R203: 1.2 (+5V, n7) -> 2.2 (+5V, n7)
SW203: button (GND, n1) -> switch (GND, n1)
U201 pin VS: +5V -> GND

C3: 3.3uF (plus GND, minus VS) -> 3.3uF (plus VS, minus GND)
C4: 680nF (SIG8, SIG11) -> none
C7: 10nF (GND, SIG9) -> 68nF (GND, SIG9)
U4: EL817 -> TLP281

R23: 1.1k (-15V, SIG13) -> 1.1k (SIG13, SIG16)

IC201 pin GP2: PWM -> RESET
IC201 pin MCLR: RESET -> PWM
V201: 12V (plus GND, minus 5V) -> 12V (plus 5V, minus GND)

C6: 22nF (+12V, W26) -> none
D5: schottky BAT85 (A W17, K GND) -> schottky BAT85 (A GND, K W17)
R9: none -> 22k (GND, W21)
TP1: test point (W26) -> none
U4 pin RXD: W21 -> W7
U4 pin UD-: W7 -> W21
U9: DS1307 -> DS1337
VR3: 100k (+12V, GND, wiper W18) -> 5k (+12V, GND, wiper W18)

Exercise brief: Could you repeat every record word for word?

Answer space:
R203: 1.2 (+5V, n7) -> 2.2 (+5V, n7)
SW203: button (GND, n1) -> switch (GND, n1)
U201 pin VS: +5V -> GND

C3: 3.3uF (plus GND, minus VS) -> 3.3uF (plus VS, minus GND)
C4: 680nF (SIG8, SIG11) -> none
C7: 10nF (GND, SIG9) -> 68nF (GND, SIG9)
U4: EL817 -> TLP281

R23: 1.1k (-15V, SIG13) -> 1.1k (SIG13, SIG16)

IC201 pin GP2: PWM -> RESET
IC201 pin MCLR: RESET -> PWM
V201: 12V (plus GND, minus 5V) -> 12V (plus 5V, minus GND)

C6: 22nF (+12V, W26) -> none
D5: schottky BAT85 (A W17, K GND) -> schottky BAT85 (A GND, K W17)
R9: none -> 22k (GND, W21)
TP1: test point (W26) -> none
U4 pin RXD: W21 -> W7
U4 pin UD-: W7 -> W21
U9: DS1307 -> DS1337
VR3: 100k (+12V, GND, wiper W18) -> 5k (+12V, GND, wiper W18)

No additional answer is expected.